** TASK INSTRUCTIONS **
Everything from the line that holds "black capsule [599,363,637,399]" through the end of the records below is to be transcribed exactly, except the pictures.

----------

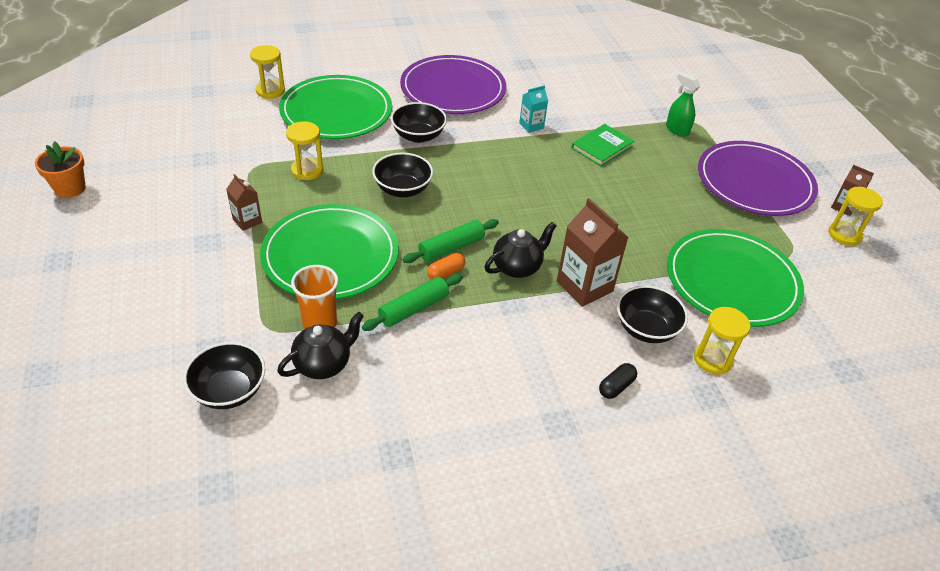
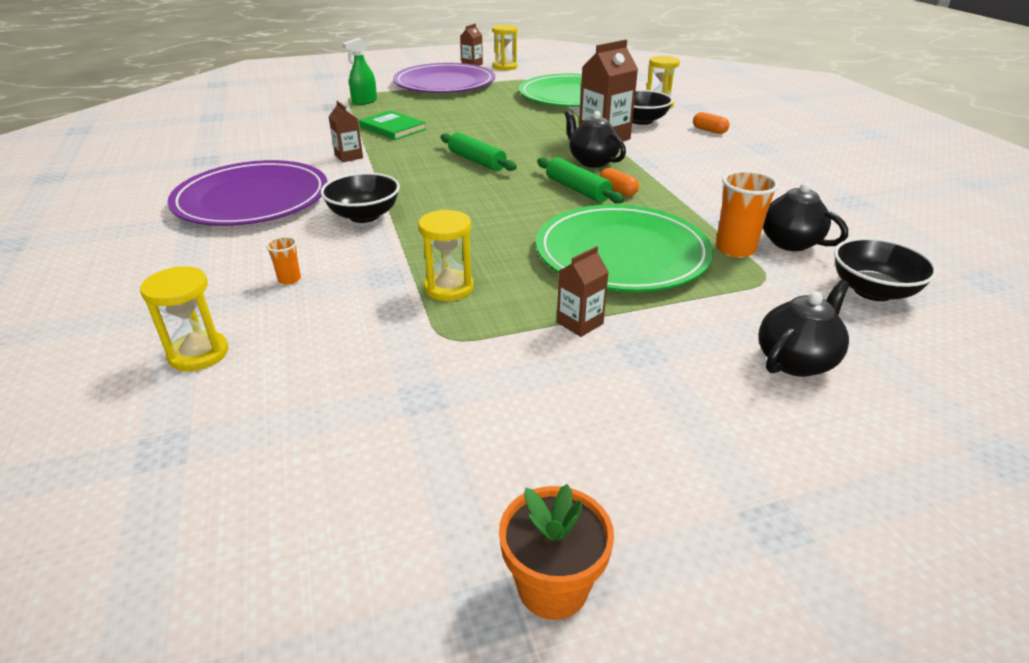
camera: 90 degrees left, 10 degrees down
green plate [279,75,392,139] -> orange cup [266,236,301,285]
green rolling pin [362,274,463,331] -> green rolling pin moved to [440,132,517,171]
black bowl [372,153,433,197] -> none
turquoise carton [519,85,548,133] -> brown carton [328,101,363,162]
black capsule [599,363,637,399] -> orange capsule [693,112,729,134]
none -> black teapot [759,280,850,377]

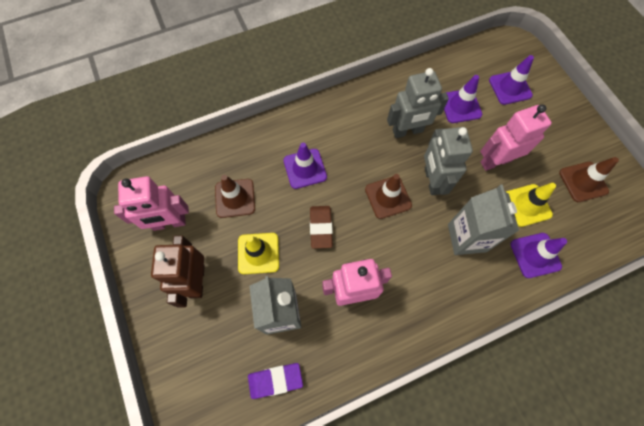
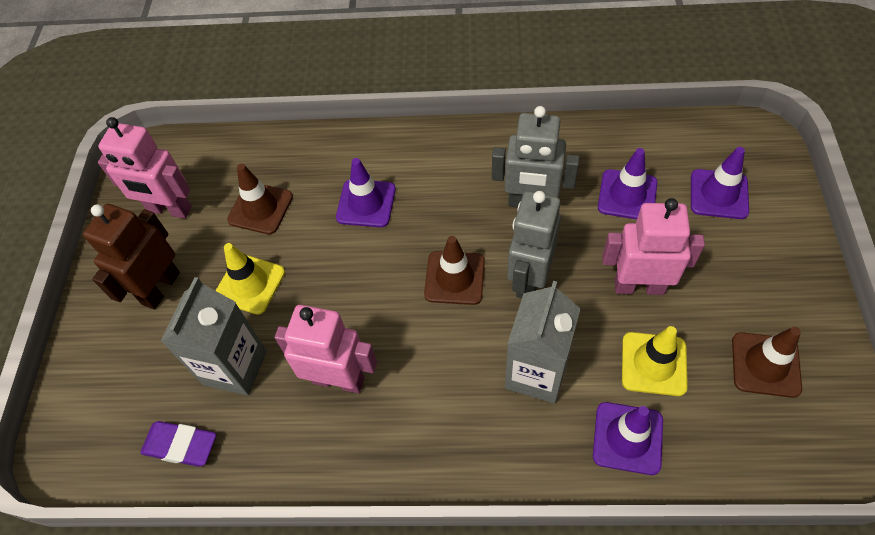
camera: 30 degrees right, 10 degrees down
brown eraser [310,206,333,249] -> none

----------

** YOUR RESPONSE **
black capsule [599,363,637,399] -> orange capsule [693,112,729,134]
none -> black teapot [759,280,850,377]

camera: 30 degrees right, 10 degrees down
brown eraser [310,206,333,249] -> none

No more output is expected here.